__WHAT THE TASK REQUIRES__. Copy the listing from the line with "phonographs [722, 1153]" up to and including the line with "closing [532, 1823]", replacing "fishmonger" with "baker" and leaving everything else unchanged. Give only those lines.

__DATA FOR PROCESSING__.
━━━━━━━━
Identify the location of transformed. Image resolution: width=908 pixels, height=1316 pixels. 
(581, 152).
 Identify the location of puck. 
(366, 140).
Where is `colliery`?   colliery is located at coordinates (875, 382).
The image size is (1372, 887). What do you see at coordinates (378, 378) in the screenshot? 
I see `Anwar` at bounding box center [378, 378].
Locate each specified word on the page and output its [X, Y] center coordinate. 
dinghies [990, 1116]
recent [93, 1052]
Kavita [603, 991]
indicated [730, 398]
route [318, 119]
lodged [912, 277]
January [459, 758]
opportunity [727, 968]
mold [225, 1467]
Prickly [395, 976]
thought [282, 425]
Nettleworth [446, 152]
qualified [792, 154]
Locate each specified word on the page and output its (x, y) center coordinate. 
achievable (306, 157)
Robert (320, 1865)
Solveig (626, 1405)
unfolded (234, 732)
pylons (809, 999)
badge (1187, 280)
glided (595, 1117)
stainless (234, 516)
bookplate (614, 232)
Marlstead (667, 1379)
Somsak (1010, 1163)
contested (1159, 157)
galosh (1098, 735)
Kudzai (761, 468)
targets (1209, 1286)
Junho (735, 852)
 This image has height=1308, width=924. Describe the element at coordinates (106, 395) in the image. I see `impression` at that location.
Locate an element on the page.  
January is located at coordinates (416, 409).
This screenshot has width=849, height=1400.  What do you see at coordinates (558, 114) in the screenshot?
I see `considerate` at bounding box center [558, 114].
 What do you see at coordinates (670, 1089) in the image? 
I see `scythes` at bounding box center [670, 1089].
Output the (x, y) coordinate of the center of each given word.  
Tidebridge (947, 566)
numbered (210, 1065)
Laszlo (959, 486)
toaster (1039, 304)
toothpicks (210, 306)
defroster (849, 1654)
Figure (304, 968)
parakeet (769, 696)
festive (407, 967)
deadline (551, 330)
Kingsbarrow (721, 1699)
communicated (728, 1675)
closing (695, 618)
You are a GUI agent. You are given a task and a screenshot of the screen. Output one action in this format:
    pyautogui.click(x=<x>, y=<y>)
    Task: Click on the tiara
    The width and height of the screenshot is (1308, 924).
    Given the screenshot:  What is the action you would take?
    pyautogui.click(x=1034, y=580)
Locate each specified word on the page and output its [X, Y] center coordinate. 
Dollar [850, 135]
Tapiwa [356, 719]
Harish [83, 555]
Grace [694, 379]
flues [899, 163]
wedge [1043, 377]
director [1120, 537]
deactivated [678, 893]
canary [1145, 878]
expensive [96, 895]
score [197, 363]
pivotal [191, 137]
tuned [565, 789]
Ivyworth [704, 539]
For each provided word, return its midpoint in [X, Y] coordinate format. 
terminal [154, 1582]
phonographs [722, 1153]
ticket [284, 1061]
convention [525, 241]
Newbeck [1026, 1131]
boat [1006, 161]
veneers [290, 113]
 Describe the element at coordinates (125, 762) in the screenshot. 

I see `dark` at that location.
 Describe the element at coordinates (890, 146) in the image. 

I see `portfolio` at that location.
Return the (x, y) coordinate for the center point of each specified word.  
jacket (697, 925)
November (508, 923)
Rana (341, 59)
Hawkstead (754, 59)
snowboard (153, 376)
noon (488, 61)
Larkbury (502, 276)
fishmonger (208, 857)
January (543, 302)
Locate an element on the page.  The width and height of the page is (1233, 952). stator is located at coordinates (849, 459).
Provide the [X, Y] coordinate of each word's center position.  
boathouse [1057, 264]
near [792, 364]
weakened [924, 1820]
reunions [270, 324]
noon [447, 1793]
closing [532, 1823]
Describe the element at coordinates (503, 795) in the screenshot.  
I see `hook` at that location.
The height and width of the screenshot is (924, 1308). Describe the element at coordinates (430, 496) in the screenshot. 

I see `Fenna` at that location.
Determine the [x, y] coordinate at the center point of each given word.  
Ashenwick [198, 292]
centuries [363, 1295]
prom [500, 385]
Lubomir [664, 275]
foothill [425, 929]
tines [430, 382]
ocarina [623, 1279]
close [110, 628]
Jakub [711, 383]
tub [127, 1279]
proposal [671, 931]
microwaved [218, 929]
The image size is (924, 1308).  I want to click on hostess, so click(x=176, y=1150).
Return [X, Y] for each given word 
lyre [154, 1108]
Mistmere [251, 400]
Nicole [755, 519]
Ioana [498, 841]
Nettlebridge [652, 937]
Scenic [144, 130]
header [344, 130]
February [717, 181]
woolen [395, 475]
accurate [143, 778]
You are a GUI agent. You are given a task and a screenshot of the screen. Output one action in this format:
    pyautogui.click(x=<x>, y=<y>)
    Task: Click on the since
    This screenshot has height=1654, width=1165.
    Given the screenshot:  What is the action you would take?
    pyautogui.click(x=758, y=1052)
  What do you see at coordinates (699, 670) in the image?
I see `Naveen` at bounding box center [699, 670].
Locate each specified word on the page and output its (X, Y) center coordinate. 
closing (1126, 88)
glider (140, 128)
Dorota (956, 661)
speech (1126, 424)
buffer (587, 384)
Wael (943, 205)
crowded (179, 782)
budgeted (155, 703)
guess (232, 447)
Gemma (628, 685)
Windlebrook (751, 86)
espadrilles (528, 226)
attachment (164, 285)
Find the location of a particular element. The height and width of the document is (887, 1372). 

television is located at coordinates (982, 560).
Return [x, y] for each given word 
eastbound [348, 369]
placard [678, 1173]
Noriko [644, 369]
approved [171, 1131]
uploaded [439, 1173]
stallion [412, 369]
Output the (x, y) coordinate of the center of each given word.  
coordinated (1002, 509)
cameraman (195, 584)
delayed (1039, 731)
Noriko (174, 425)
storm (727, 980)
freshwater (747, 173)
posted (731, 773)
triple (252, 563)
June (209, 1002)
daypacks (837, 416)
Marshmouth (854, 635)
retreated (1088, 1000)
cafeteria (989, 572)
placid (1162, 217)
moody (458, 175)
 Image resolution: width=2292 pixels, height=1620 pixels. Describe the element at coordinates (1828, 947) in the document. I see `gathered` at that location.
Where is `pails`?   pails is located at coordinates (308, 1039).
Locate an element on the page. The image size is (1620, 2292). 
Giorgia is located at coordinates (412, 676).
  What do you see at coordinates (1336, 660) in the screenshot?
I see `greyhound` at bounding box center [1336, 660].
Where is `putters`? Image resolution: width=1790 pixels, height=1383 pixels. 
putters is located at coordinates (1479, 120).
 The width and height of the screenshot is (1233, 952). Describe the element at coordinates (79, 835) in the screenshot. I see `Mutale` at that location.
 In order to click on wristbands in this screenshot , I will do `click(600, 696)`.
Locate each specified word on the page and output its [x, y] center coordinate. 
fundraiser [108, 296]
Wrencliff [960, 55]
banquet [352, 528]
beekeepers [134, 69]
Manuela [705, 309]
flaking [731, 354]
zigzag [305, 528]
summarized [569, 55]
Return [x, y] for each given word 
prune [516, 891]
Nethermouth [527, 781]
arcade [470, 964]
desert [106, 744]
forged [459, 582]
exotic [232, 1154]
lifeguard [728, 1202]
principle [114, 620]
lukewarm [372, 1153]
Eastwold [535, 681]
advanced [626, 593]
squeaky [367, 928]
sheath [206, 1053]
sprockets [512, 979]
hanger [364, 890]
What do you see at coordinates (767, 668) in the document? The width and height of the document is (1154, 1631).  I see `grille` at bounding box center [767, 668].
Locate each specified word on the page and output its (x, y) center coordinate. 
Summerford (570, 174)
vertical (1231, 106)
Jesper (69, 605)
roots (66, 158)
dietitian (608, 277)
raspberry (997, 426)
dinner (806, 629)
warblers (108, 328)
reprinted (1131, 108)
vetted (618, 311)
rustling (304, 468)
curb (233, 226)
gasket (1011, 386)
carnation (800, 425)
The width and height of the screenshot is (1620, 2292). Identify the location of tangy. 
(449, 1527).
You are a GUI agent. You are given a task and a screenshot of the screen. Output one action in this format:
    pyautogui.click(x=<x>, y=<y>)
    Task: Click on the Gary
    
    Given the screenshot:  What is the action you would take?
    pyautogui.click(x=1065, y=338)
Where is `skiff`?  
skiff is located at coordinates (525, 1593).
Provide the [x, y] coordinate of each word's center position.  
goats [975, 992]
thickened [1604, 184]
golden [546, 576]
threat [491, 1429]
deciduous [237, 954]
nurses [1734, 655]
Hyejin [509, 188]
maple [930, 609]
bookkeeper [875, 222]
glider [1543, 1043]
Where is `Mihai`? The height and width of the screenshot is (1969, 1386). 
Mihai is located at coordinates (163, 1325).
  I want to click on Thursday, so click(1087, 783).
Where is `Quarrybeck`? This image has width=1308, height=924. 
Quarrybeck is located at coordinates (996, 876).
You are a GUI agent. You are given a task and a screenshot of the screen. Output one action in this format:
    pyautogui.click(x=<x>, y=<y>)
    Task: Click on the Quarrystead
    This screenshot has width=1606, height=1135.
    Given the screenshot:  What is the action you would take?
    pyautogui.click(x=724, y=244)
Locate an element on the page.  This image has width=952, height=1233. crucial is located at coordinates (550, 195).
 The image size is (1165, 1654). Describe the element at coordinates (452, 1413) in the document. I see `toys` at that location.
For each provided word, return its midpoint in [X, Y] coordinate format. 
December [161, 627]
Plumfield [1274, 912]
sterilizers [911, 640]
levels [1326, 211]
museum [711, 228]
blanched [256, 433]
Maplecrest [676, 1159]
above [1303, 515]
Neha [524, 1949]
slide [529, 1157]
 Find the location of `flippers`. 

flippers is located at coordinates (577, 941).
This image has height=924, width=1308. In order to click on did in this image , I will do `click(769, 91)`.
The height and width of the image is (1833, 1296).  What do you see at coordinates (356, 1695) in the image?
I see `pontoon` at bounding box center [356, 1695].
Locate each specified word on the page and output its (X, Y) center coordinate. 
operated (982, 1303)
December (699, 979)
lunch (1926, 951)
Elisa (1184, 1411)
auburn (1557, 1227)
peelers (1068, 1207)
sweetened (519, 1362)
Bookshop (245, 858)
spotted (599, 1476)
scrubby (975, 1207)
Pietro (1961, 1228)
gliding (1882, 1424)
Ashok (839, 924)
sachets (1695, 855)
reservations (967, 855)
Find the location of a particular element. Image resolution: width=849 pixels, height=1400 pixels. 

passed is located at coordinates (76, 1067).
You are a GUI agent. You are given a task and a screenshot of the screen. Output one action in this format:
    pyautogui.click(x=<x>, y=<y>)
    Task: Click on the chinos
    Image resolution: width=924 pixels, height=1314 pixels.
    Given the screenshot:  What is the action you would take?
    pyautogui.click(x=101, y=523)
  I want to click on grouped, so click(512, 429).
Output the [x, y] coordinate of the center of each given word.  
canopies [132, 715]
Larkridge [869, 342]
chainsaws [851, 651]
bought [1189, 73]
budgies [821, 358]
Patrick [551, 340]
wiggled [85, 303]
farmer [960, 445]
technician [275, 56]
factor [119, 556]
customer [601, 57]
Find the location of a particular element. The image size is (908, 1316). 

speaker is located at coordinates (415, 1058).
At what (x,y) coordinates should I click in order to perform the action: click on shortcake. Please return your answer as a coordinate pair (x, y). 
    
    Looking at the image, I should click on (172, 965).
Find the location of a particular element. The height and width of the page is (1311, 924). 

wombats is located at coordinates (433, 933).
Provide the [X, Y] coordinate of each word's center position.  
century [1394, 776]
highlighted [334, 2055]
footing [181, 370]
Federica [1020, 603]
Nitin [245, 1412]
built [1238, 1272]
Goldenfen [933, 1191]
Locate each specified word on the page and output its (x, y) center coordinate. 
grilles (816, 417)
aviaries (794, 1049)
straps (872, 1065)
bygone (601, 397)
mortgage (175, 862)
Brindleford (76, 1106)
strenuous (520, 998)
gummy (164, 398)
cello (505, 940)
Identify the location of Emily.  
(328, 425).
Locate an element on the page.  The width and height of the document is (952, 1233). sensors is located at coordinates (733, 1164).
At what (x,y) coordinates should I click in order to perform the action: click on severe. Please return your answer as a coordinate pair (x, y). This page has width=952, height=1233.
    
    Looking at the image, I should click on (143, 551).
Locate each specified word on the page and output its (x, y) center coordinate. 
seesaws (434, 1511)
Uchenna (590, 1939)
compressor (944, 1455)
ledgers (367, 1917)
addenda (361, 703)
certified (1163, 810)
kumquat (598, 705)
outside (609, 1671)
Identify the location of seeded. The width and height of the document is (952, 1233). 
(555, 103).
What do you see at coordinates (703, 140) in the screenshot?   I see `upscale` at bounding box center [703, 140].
━━━━━━━━
__RESULT__.
phonographs [722, 1153]
ticket [284, 1061]
convention [525, 241]
Newbeck [1026, 1131]
boat [1006, 161]
veneers [290, 113]
 Describe the element at coordinates (125, 762) in the screenshot. 

I see `dark` at that location.
 Describe the element at coordinates (890, 146) in the image. 

I see `portfolio` at that location.
Return the (x, y) coordinate for the center point of each specified word.  
jacket (697, 925)
November (508, 923)
Rana (341, 59)
Hawkstead (754, 59)
snowboard (153, 376)
noon (488, 61)
Larkbury (502, 276)
baker (208, 857)
January (543, 302)
Locate an element on the page.  The width and height of the page is (1233, 952). stator is located at coordinates (849, 459).
Provide the [X, Y] coordinate of each word's center position.  
boathouse [1057, 264]
near [792, 364]
weakened [924, 1820]
reunions [270, 324]
noon [447, 1793]
closing [532, 1823]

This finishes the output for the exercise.